Revision comparison data:

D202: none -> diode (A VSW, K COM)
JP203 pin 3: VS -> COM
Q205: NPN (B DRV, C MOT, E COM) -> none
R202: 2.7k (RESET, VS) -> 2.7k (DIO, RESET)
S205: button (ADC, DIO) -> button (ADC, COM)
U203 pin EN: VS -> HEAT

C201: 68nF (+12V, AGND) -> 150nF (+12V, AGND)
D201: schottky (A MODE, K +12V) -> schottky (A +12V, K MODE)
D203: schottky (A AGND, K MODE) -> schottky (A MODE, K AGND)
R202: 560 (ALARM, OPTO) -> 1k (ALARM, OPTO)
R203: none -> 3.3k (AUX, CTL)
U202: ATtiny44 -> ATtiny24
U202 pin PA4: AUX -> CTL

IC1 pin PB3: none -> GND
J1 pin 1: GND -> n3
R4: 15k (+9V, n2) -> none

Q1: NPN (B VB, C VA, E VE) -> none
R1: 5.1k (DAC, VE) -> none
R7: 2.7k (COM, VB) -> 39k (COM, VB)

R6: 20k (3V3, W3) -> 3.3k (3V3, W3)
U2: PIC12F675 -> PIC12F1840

**Exercise instructions:** Tally the lines above containing "MODE". Number only.

**Exercise result:** 2